WHAT YOU WILL DO
Write out every line of the items below word for word, leaving out the pictures.

(Recorded data)
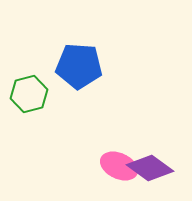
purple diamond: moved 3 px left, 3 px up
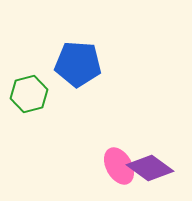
blue pentagon: moved 1 px left, 2 px up
pink ellipse: rotated 36 degrees clockwise
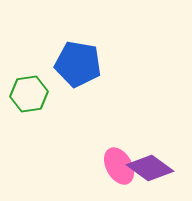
blue pentagon: rotated 6 degrees clockwise
green hexagon: rotated 6 degrees clockwise
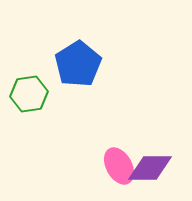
blue pentagon: rotated 30 degrees clockwise
purple diamond: rotated 36 degrees counterclockwise
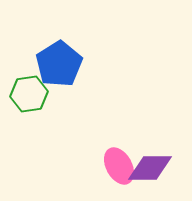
blue pentagon: moved 19 px left
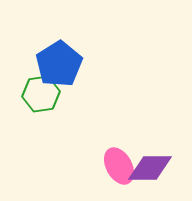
green hexagon: moved 12 px right
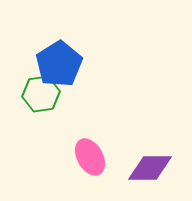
pink ellipse: moved 29 px left, 9 px up
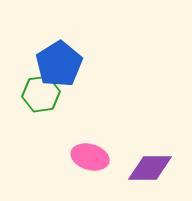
pink ellipse: rotated 45 degrees counterclockwise
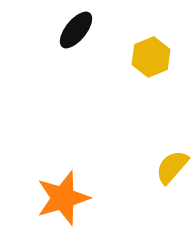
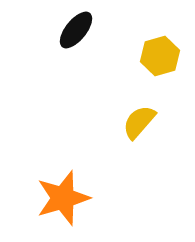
yellow hexagon: moved 9 px right, 1 px up; rotated 6 degrees clockwise
yellow semicircle: moved 33 px left, 45 px up
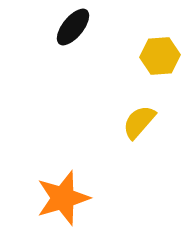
black ellipse: moved 3 px left, 3 px up
yellow hexagon: rotated 12 degrees clockwise
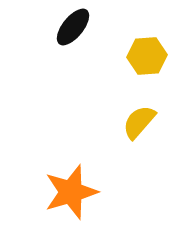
yellow hexagon: moved 13 px left
orange star: moved 8 px right, 6 px up
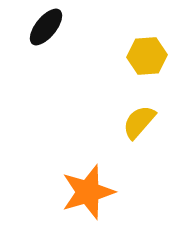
black ellipse: moved 27 px left
orange star: moved 17 px right
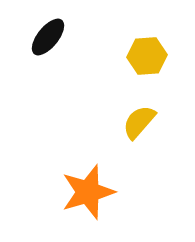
black ellipse: moved 2 px right, 10 px down
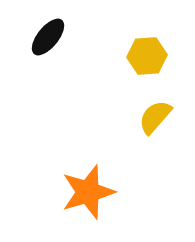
yellow semicircle: moved 16 px right, 5 px up
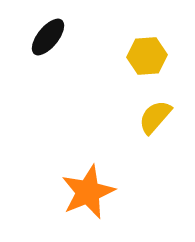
orange star: rotated 6 degrees counterclockwise
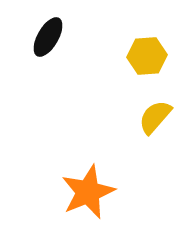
black ellipse: rotated 9 degrees counterclockwise
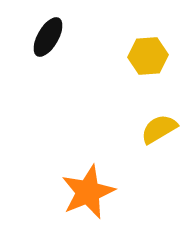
yellow hexagon: moved 1 px right
yellow semicircle: moved 4 px right, 12 px down; rotated 18 degrees clockwise
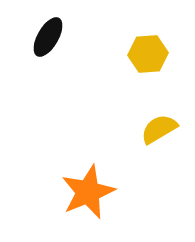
yellow hexagon: moved 2 px up
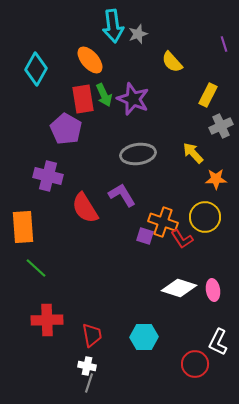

WRITTEN RESPONSE
purple diamond: moved 3 px left, 3 px up
blue pentagon: moved 1 px left, 2 px up
pink ellipse: rotated 36 degrees clockwise
blue pentagon: rotated 6 degrees clockwise
green hexagon: rotated 6 degrees clockwise
blue pentagon: rotated 30 degrees clockwise
purple diamond: rotated 36 degrees counterclockwise
blue pentagon: moved 19 px left
green hexagon: moved 12 px right
pink ellipse: moved 29 px left, 9 px up
pink ellipse: rotated 45 degrees counterclockwise
yellow hexagon: moved 9 px right, 1 px up; rotated 6 degrees clockwise
yellow semicircle: moved 33 px left, 45 px up
black ellipse: moved 3 px left, 3 px up
yellow hexagon: rotated 12 degrees clockwise
yellow hexagon: moved 13 px left
orange star: moved 8 px right, 6 px up
black ellipse: moved 27 px left
orange star: moved 17 px right
black ellipse: moved 2 px right, 10 px down
yellow semicircle: moved 16 px right, 5 px up
orange star: rotated 6 degrees counterclockwise
black ellipse: rotated 9 degrees counterclockwise
yellow hexagon: moved 1 px right
yellow semicircle: moved 4 px right, 12 px down; rotated 18 degrees clockwise
yellow hexagon: moved 2 px up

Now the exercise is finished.